*Aim of the task:* Going line by line through the listing below, count each line that includes the word "cactus", and reply with the count only.

• • • •

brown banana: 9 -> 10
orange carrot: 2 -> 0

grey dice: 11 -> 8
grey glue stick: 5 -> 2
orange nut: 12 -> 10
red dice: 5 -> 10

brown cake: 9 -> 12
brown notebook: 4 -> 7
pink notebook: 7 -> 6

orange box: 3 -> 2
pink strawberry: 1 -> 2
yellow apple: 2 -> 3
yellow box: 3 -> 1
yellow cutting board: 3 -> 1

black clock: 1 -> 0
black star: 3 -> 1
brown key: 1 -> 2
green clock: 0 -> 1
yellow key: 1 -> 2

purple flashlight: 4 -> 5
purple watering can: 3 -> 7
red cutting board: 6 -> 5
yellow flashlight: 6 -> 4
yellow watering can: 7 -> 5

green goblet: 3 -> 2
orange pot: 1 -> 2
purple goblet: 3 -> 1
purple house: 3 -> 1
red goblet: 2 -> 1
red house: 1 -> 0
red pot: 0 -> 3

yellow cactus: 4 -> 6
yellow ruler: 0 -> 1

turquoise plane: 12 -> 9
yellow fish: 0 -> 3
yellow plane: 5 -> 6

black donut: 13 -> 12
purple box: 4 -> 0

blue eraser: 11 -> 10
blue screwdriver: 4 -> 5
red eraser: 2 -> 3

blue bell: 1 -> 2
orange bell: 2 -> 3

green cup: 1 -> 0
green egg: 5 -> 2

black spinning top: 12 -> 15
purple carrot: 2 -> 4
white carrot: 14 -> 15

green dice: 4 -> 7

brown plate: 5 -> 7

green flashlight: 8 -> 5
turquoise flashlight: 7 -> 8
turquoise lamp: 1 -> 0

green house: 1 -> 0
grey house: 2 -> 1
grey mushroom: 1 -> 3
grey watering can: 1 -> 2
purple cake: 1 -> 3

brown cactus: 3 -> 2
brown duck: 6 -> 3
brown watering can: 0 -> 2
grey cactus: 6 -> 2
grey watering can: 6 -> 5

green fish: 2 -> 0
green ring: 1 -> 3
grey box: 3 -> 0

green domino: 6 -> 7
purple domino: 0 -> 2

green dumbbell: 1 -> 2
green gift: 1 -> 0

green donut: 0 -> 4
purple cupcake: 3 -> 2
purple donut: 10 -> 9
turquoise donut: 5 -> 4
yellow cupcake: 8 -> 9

• • • •

*Solution for this problem:* 3